» ABOUT THIS TASK: The pictures stay out; all of the data is to be printed exactly.
━━━━━ DATA SUPPLIED
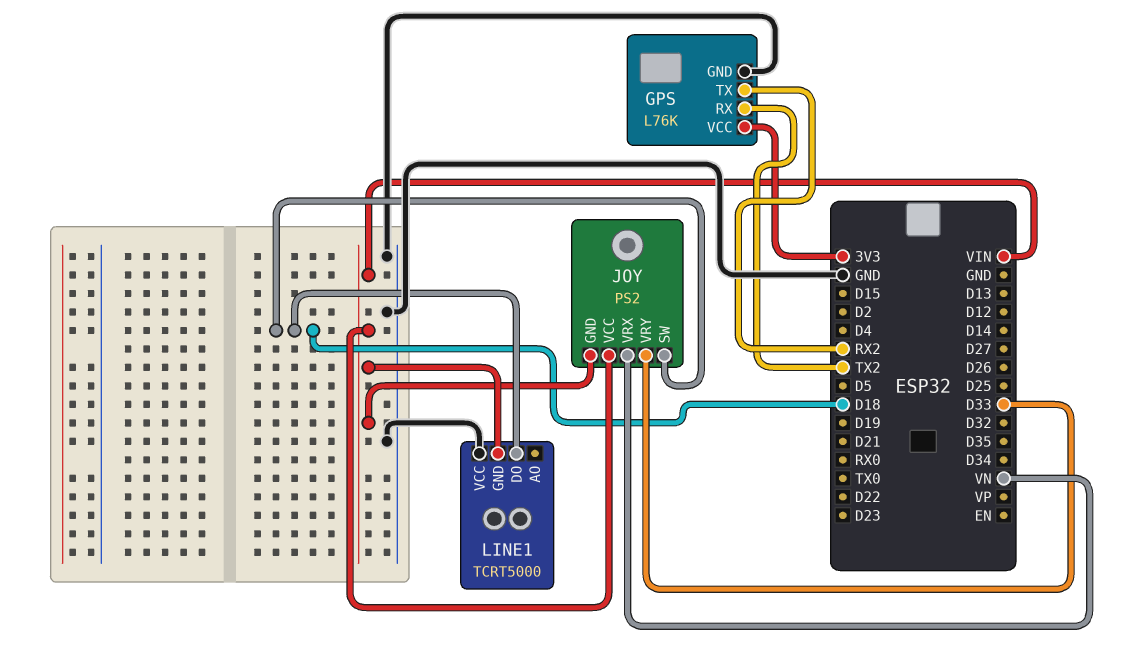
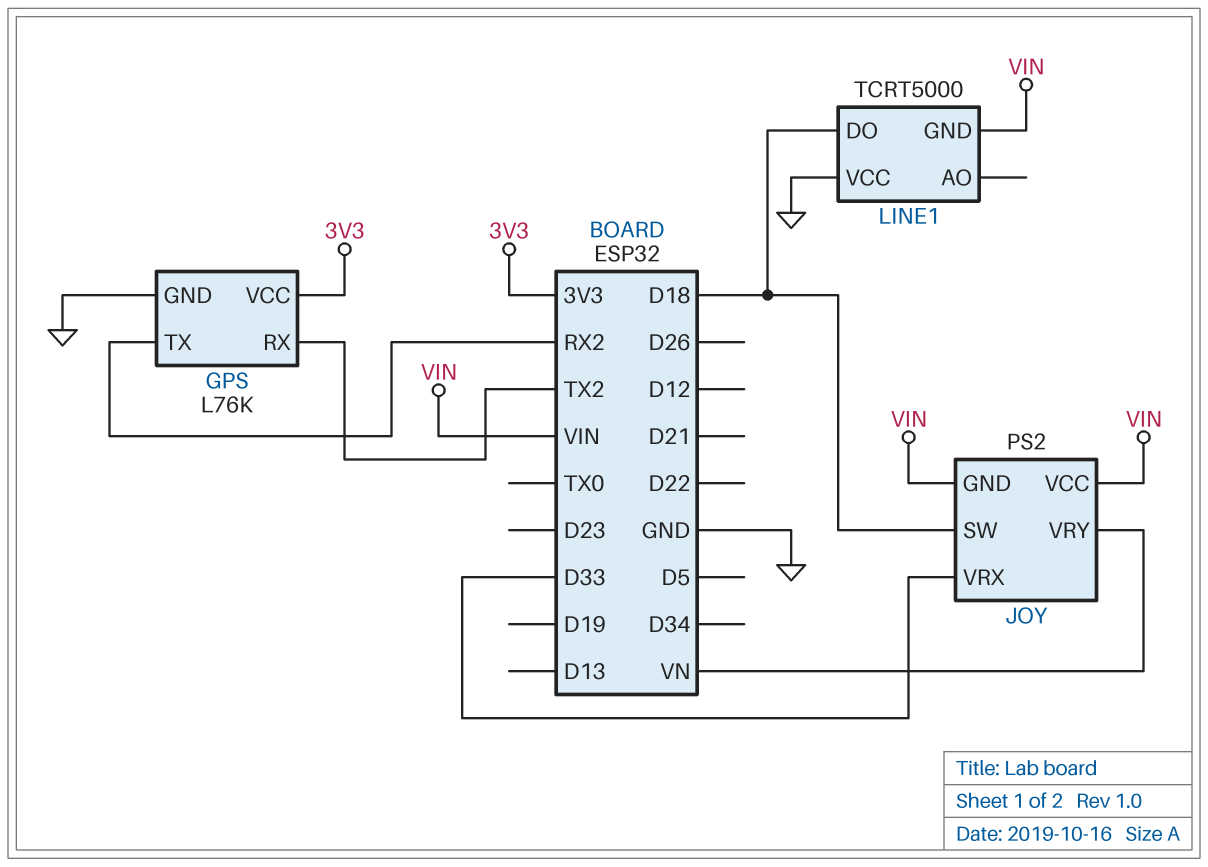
JOY pin VRX: VN -> D33
JOY pin VRY: D33 -> VN

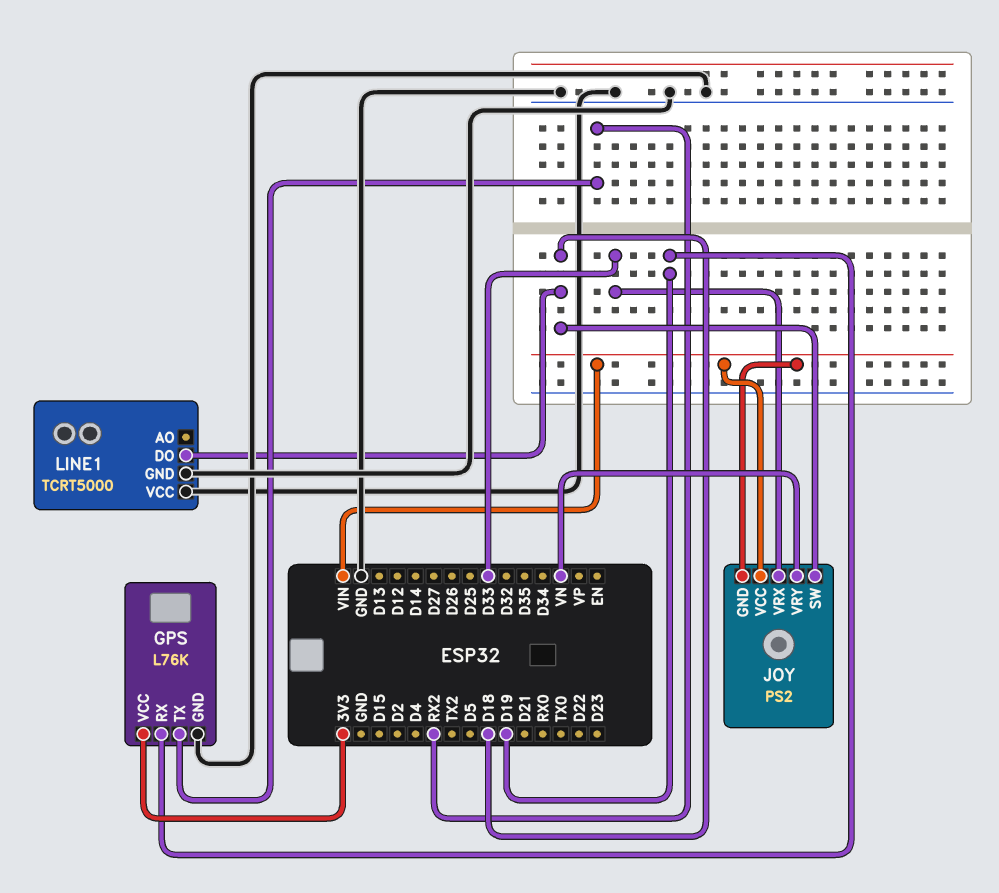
GPS pin RX: TX2 -> D19
LINE1 pin GND: VIN -> GND

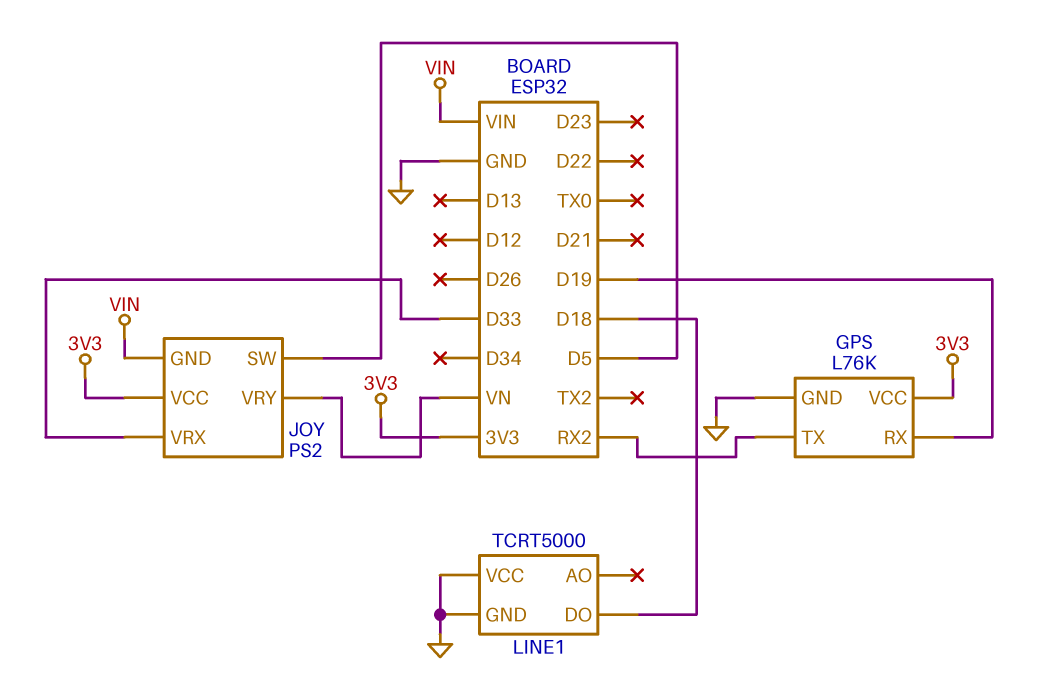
JOY pin SW: D18 -> D5
JOY pin VCC: VIN -> 3V3

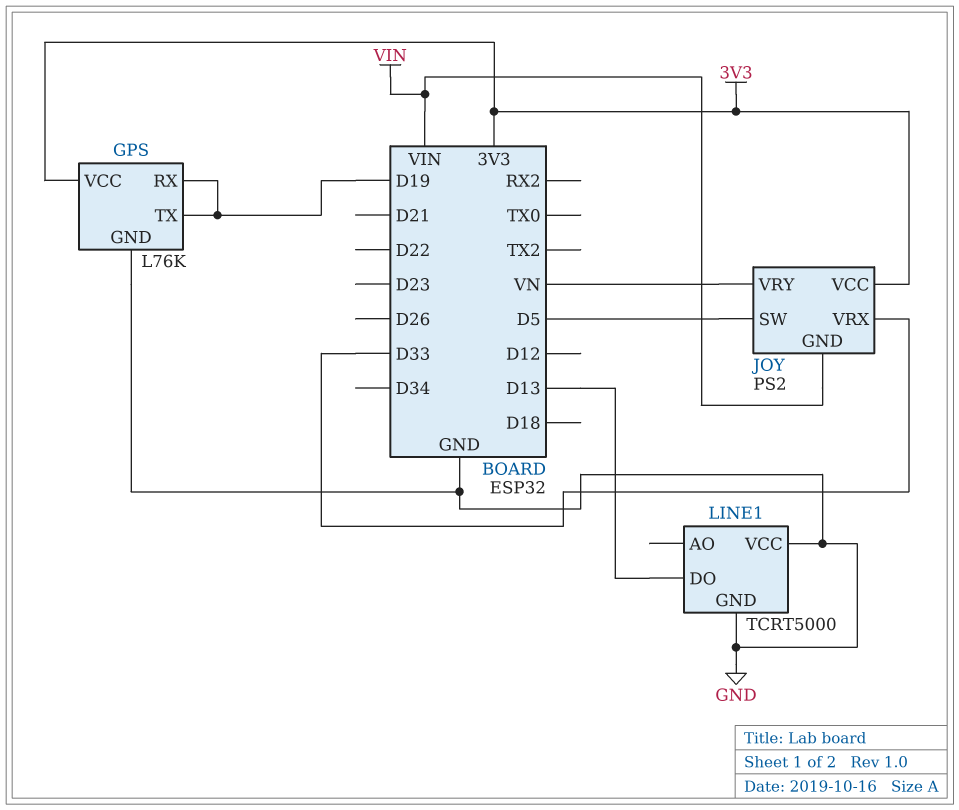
GPS pin TX: RX2 -> D19
LINE1 pin DO: D18 -> D13

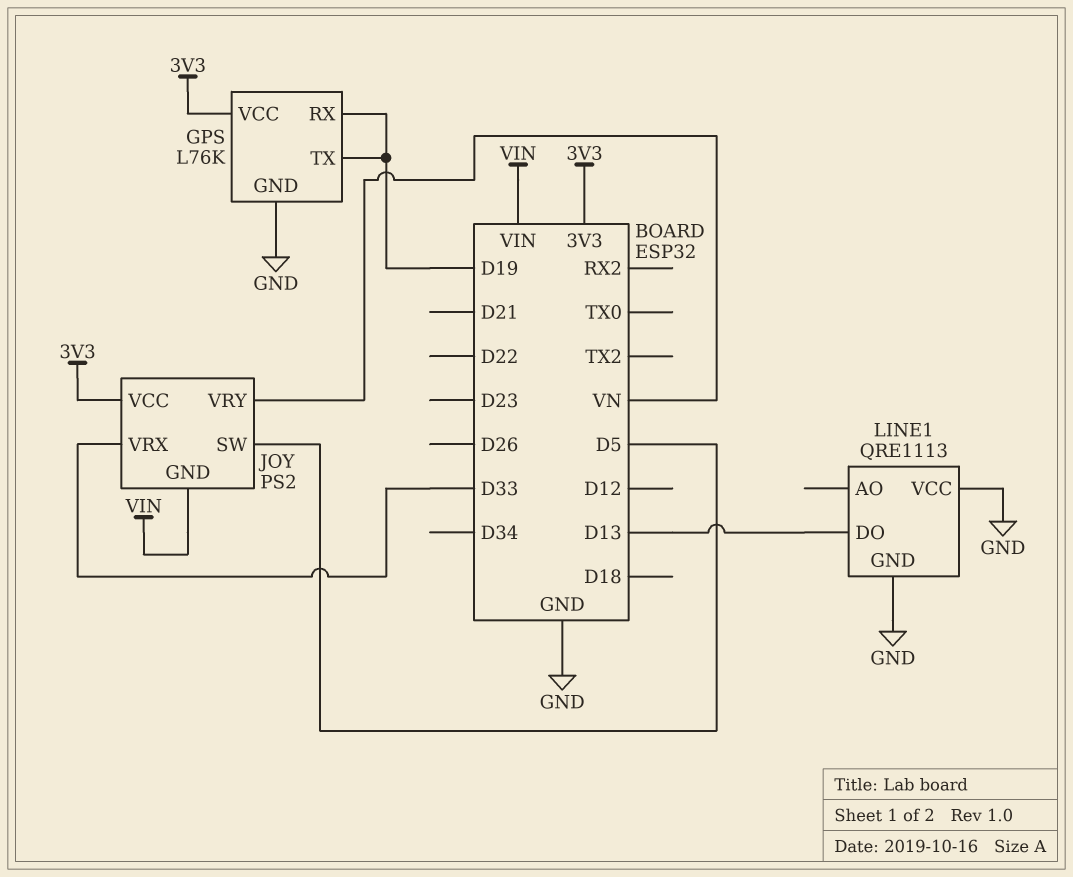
LINE1: TCRT5000 -> QRE1113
━━━━━━━━━━
» EXERCISE ANSWER:
JOY pin VRX: VN -> D33
JOY pin VRY: D33 -> VN

GPS pin RX: TX2 -> D19
LINE1 pin GND: VIN -> GND

JOY pin SW: D18 -> D5
JOY pin VCC: VIN -> 3V3

GPS pin TX: RX2 -> D19
LINE1 pin DO: D18 -> D13

LINE1: TCRT5000 -> QRE1113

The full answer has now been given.